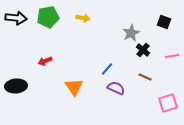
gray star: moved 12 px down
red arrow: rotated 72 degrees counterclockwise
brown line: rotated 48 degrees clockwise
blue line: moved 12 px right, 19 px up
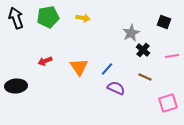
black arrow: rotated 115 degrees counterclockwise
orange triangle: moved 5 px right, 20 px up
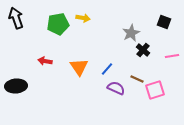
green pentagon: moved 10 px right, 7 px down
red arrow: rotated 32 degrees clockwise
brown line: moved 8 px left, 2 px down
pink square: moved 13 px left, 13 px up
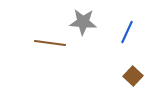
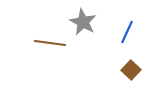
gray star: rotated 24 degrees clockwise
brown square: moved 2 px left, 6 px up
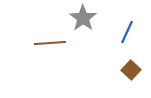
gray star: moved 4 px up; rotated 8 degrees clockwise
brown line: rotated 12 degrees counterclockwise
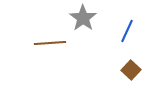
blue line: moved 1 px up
--
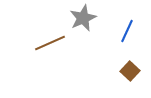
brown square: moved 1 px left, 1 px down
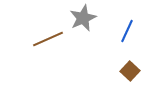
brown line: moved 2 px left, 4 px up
* * *
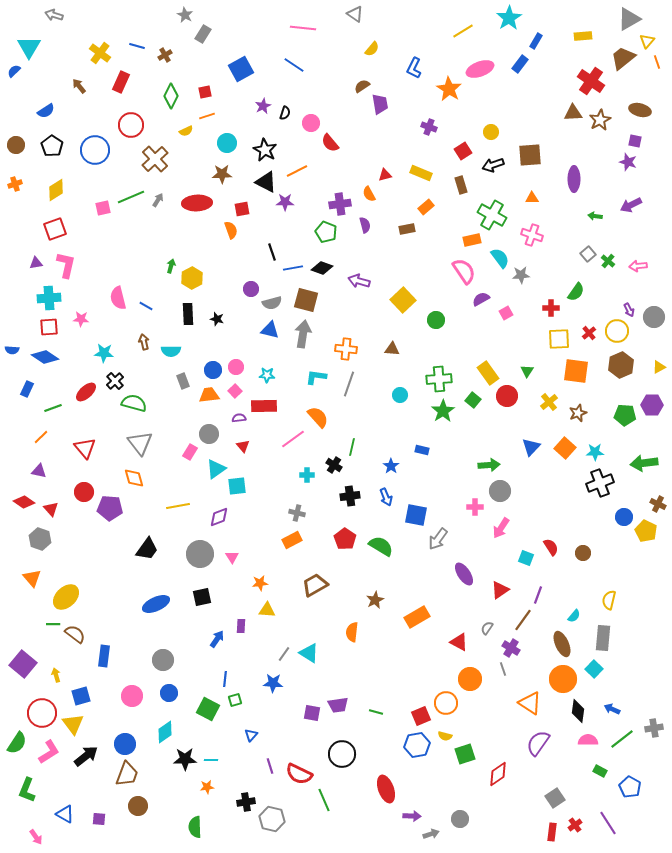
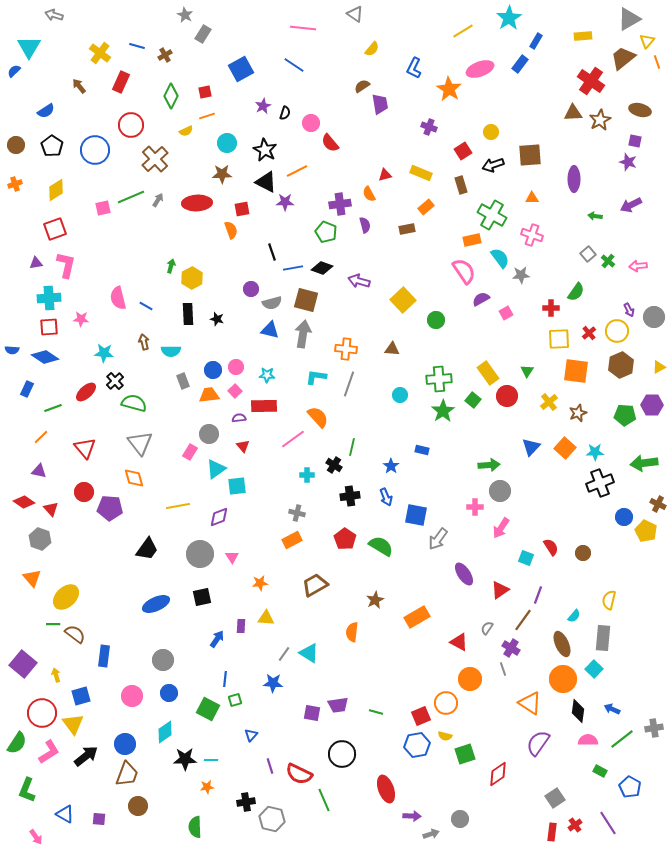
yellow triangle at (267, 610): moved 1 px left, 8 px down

_What to do_
Retype everything from the row containing "green pentagon: moved 10 px right, 7 px down" down to the row containing "brown line: rotated 12", both included. Leave the picture rows out.

_Problem solution_
green pentagon: moved 10 px right, 7 px down
red arrow: rotated 32 degrees clockwise
brown line: moved 8 px left, 2 px down
pink square: moved 13 px left, 13 px up
gray star: rotated 24 degrees clockwise
brown square: moved 2 px left, 6 px up
gray star: moved 4 px up; rotated 8 degrees clockwise
brown line: rotated 12 degrees counterclockwise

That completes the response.